**How to complete this task:** For the data below, give again exactly the lines from the one containing "(514, 350) = (324, 247): turquoise" through the one containing "(622, 363) = (236, 270): none -> pink cactus", both ends included, and no others.

**Provided data:**
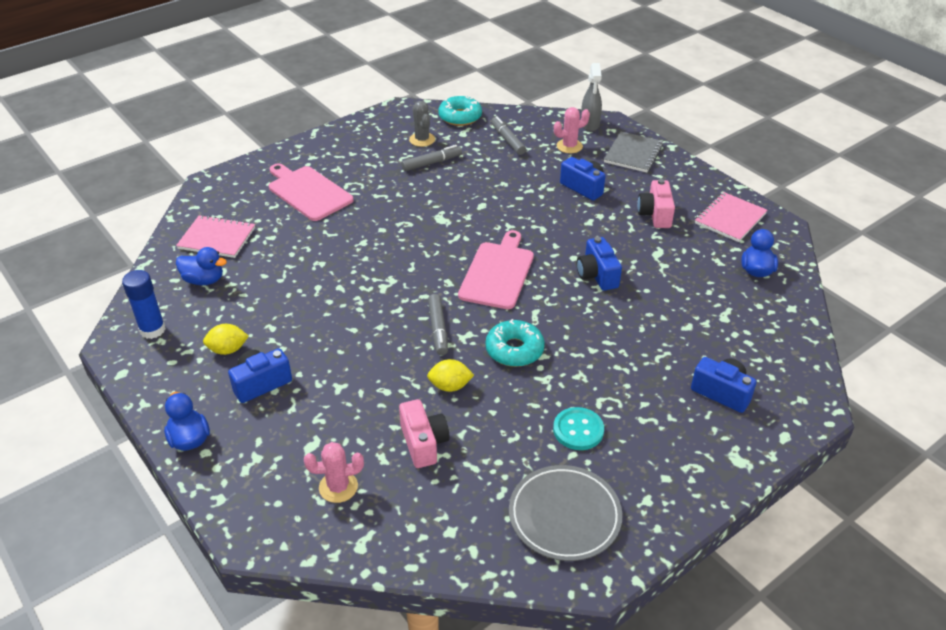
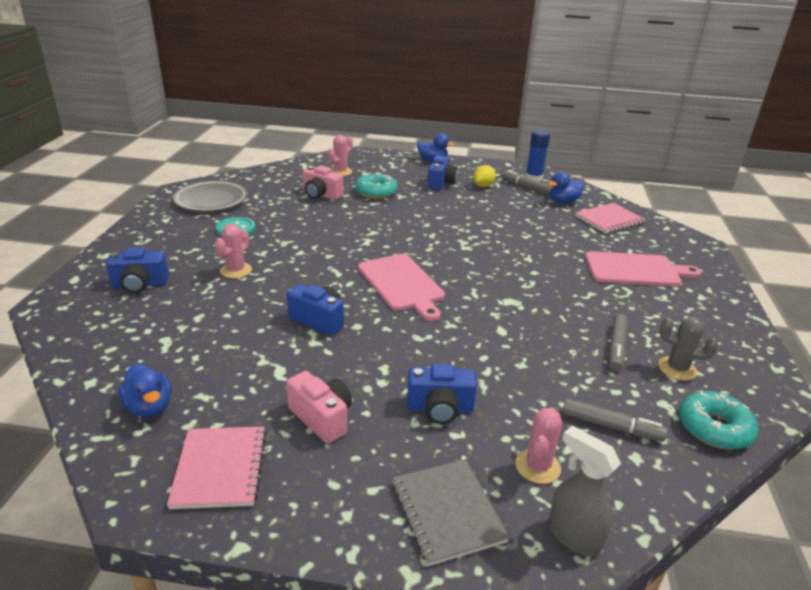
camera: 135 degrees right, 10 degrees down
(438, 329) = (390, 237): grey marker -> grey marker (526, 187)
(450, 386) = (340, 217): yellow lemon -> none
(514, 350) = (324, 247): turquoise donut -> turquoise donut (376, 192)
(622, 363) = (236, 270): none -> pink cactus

==

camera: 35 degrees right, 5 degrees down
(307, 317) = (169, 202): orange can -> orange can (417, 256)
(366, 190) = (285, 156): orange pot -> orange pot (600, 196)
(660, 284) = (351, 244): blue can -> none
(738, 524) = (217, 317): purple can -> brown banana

---

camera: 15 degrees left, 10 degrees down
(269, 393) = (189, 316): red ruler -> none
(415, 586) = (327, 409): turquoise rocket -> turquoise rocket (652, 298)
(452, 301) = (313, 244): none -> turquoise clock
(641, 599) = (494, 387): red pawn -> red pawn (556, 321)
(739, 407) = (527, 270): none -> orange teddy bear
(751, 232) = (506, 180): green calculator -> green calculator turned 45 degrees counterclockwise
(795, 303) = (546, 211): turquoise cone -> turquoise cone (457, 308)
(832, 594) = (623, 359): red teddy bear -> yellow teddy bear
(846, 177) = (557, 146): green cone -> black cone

**Answer for the task:**
(514, 350) = (324, 247): turquoise donut -> turquoise donut (376, 192)
(622, 363) = (236, 270): none -> pink cactus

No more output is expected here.